● **EXERCISE DATA**
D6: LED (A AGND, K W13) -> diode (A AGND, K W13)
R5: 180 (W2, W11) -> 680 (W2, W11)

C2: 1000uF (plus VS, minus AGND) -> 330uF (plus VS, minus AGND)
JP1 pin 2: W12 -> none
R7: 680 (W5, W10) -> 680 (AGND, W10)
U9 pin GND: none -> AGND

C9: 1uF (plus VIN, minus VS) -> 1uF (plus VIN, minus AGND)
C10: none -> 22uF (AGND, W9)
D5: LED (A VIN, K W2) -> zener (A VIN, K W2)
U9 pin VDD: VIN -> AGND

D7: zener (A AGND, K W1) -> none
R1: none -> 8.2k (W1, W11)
---
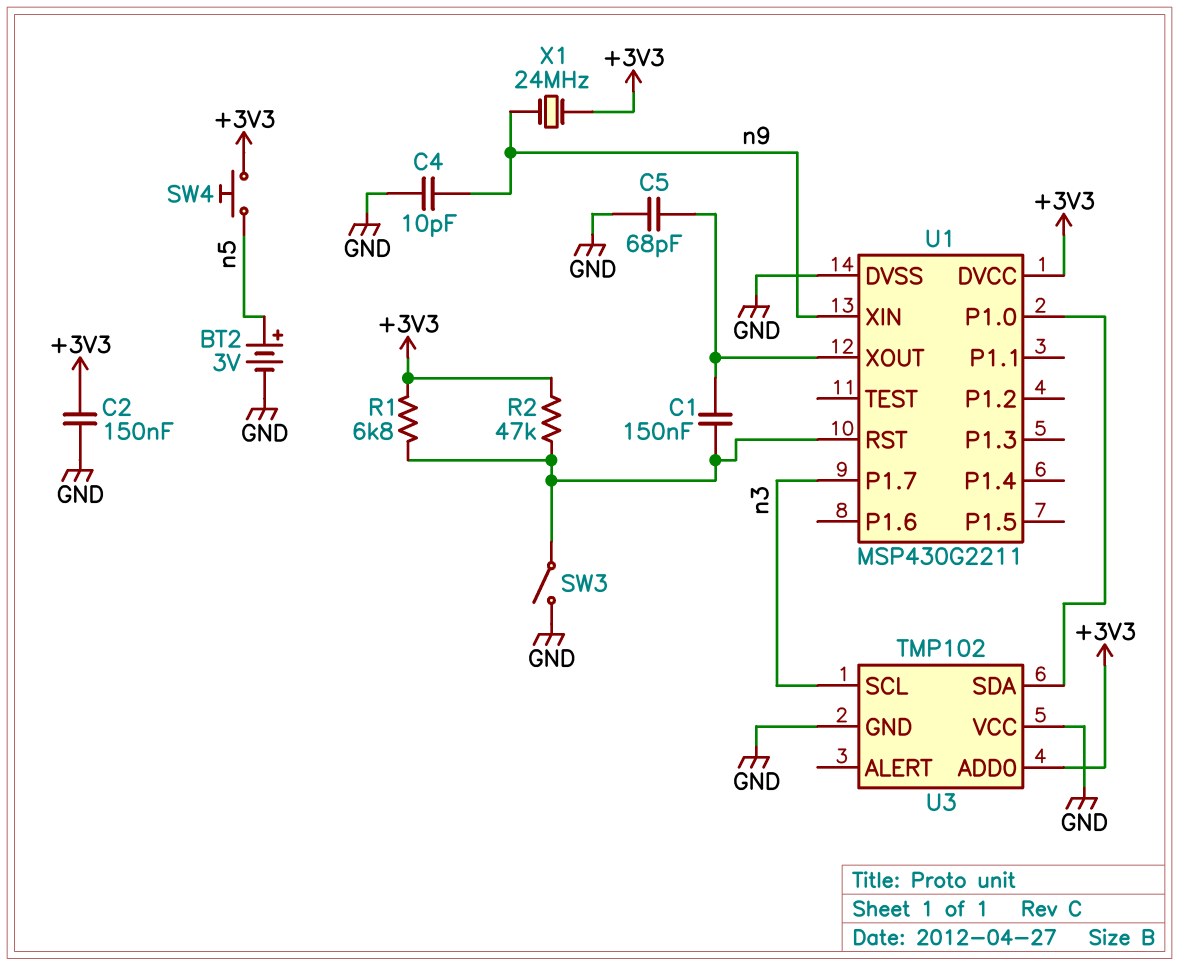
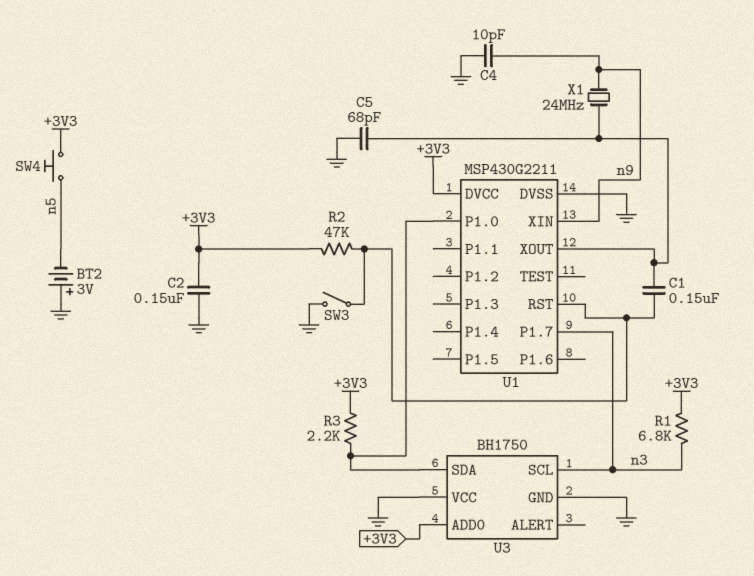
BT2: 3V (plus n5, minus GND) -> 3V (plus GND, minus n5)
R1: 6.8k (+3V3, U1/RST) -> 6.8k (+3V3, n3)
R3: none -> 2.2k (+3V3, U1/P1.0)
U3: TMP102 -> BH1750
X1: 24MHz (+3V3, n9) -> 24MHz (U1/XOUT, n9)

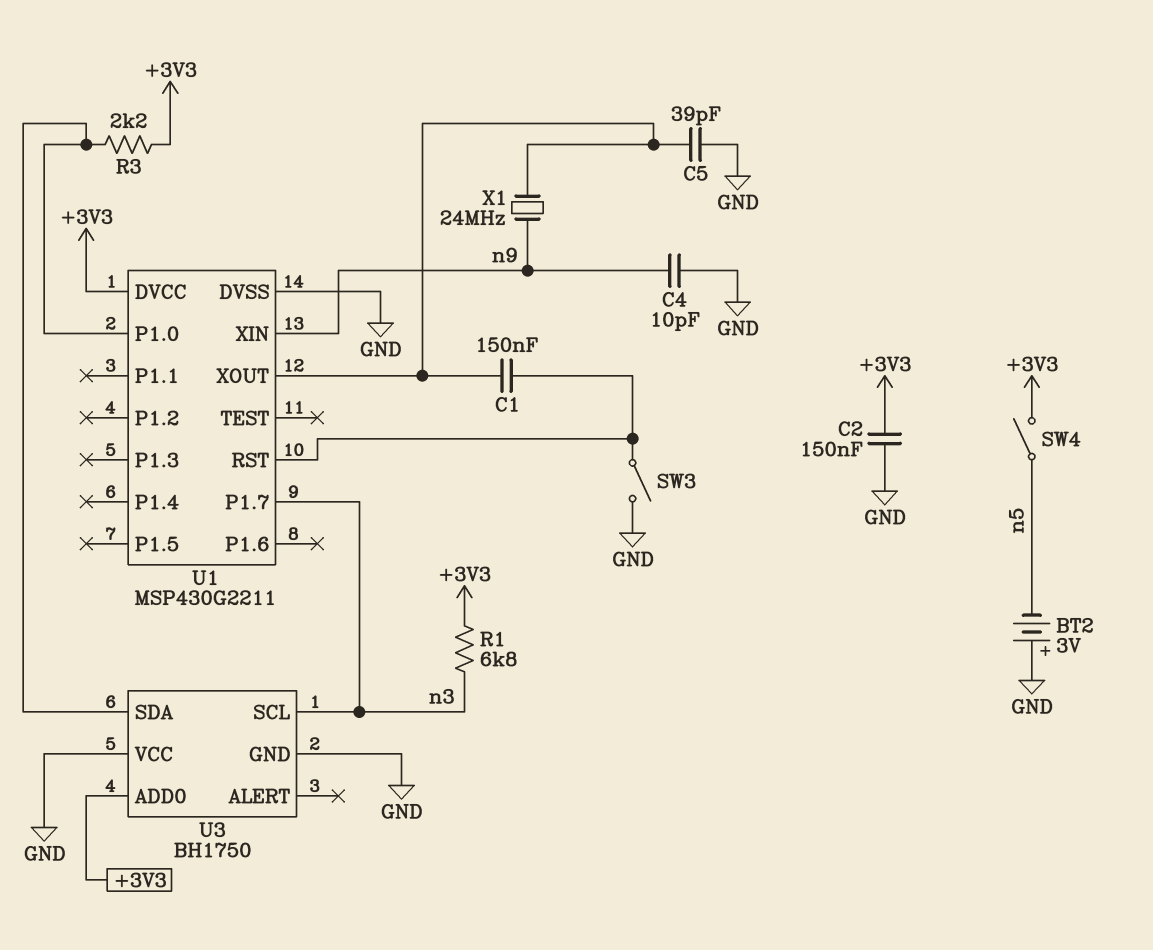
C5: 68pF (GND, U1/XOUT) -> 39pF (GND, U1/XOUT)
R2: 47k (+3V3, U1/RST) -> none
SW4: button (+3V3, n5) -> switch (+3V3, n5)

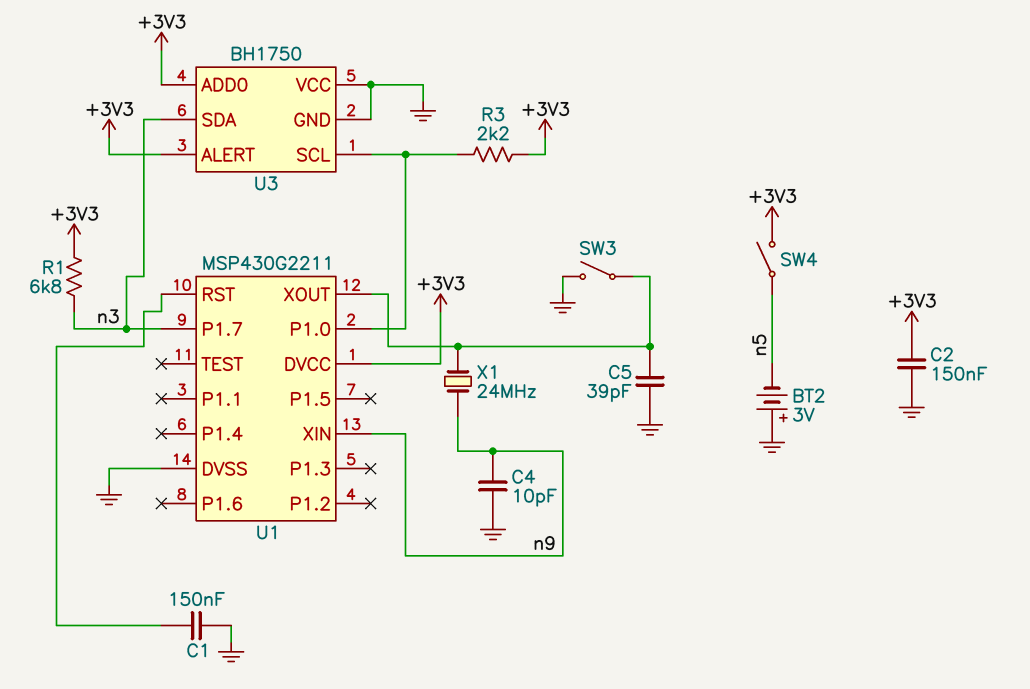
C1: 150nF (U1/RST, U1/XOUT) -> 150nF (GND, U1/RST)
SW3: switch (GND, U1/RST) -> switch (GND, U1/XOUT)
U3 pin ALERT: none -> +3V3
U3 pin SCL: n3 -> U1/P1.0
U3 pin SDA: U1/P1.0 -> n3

● **DIRECTIONS FOR THIS TASK**
Restate word for word the lines in the material above from the one with "C10: none -> 22uF (AGND, W9)" to the one with "R1: none -> 8.2k (W1, W11)"; both of those lines count, and nothing else does.

● **RESPONSE AREA**
C10: none -> 22uF (AGND, W9)
D5: LED (A VIN, K W2) -> zener (A VIN, K W2)
U9 pin VDD: VIN -> AGND

D7: zener (A AGND, K W1) -> none
R1: none -> 8.2k (W1, W11)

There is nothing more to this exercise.